(Task data):
────────────────────
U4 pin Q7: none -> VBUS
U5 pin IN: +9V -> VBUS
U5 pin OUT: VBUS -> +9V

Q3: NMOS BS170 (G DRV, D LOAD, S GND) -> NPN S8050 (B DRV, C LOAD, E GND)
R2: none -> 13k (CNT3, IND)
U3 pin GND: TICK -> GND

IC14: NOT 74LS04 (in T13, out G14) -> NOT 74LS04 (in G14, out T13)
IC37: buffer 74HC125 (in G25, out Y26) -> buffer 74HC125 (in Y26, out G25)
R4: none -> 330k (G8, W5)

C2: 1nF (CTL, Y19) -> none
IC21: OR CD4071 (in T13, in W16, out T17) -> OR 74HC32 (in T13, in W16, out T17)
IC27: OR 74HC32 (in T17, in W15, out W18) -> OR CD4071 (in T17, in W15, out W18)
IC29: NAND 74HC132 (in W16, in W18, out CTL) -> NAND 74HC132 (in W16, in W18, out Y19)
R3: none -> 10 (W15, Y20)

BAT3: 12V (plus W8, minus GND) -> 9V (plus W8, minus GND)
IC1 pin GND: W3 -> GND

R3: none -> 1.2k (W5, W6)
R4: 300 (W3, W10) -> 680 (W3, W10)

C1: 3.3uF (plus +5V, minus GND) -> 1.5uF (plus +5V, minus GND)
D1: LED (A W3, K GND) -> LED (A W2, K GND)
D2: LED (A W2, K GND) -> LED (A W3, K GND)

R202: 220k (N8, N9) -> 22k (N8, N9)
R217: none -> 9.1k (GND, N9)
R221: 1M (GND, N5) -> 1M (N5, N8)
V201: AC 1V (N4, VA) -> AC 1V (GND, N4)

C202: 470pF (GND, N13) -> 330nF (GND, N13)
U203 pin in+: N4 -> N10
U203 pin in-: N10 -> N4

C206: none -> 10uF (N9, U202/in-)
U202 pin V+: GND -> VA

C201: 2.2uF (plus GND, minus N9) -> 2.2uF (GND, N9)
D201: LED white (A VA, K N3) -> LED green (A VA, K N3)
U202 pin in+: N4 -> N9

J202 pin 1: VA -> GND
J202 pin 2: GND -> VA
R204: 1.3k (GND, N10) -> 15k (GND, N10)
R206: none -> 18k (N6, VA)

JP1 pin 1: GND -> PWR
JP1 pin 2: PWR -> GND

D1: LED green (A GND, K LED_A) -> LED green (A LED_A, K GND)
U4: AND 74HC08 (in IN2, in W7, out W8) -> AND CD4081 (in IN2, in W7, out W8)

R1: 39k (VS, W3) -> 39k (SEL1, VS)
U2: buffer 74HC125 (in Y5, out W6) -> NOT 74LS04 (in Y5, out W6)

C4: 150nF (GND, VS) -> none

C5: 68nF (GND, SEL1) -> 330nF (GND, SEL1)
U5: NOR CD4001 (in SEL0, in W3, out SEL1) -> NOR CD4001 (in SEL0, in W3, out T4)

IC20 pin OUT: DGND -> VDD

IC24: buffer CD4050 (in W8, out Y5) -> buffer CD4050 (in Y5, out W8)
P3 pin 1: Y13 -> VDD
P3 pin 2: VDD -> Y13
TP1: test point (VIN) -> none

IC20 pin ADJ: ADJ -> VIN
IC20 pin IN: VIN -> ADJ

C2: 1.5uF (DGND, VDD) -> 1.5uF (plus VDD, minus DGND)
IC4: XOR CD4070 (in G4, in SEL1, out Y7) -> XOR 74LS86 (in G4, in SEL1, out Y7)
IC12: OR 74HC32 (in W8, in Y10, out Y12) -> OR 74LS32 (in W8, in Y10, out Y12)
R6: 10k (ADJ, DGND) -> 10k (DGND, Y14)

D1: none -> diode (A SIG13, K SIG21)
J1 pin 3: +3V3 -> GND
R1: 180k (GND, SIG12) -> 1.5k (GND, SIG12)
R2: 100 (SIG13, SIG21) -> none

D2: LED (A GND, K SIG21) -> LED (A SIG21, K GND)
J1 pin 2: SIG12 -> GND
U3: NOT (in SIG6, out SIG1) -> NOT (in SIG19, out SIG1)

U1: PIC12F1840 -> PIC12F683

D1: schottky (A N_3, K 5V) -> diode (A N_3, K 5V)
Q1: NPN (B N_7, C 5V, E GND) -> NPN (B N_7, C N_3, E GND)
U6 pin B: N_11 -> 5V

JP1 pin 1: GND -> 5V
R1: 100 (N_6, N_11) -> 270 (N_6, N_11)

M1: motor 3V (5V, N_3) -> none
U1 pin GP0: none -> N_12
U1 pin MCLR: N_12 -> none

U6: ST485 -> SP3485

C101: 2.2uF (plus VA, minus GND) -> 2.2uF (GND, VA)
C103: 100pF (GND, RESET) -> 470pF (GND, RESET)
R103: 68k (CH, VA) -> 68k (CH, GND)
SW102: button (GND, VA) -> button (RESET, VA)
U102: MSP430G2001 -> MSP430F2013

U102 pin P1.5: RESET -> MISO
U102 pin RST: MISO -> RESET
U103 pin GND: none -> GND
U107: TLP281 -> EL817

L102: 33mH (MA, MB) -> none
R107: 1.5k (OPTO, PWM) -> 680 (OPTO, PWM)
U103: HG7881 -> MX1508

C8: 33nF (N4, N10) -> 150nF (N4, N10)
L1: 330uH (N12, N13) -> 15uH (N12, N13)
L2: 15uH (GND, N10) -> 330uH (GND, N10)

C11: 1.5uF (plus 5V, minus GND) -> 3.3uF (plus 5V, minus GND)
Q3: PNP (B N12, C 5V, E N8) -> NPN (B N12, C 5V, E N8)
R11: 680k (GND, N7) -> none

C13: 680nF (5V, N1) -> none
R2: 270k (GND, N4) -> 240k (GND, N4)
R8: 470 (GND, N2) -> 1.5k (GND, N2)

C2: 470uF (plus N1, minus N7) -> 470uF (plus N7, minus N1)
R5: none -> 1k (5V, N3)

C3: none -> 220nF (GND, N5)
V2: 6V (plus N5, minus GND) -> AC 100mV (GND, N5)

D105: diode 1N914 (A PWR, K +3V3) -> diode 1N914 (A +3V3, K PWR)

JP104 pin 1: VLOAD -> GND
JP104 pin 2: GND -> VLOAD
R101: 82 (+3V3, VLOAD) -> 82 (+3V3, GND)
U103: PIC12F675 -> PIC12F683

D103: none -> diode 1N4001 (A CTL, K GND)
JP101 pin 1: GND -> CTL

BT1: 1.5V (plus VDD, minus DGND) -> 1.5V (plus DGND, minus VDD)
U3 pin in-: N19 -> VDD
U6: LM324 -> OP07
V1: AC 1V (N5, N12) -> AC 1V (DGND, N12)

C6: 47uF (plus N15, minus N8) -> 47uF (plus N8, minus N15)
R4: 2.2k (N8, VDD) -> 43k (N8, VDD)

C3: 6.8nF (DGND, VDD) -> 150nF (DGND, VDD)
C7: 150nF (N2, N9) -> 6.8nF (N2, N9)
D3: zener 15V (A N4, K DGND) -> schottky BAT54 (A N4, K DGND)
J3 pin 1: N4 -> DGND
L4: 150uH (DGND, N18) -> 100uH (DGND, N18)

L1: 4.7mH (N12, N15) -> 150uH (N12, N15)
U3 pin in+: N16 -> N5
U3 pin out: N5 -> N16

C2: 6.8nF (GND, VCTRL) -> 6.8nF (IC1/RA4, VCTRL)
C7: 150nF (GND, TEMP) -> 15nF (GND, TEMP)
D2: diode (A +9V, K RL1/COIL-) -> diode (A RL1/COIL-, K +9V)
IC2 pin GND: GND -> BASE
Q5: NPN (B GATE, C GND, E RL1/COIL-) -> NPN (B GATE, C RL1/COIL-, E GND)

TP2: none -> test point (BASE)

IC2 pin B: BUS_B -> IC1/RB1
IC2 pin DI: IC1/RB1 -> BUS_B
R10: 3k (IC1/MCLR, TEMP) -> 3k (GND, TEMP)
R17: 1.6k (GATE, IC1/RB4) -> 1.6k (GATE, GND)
────────────────────
(Instructions to follow): Find the line with "R1: 180k (GND, SIG12) -> 1.5k (GND, SIG12)" in the material above. Reproduce it and each line after it up to and including the line with "U6 pin B: N_11 -> 5V".

(Result for this task):
R1: 180k (GND, SIG12) -> 1.5k (GND, SIG12)
R2: 100 (SIG13, SIG21) -> none

D2: LED (A GND, K SIG21) -> LED (A SIG21, K GND)
J1 pin 2: SIG12 -> GND
U3: NOT (in SIG6, out SIG1) -> NOT (in SIG19, out SIG1)

U1: PIC12F1840 -> PIC12F683

D1: schottky (A N_3, K 5V) -> diode (A N_3, K 5V)
Q1: NPN (B N_7, C 5V, E GND) -> NPN (B N_7, C N_3, E GND)
U6 pin B: N_11 -> 5V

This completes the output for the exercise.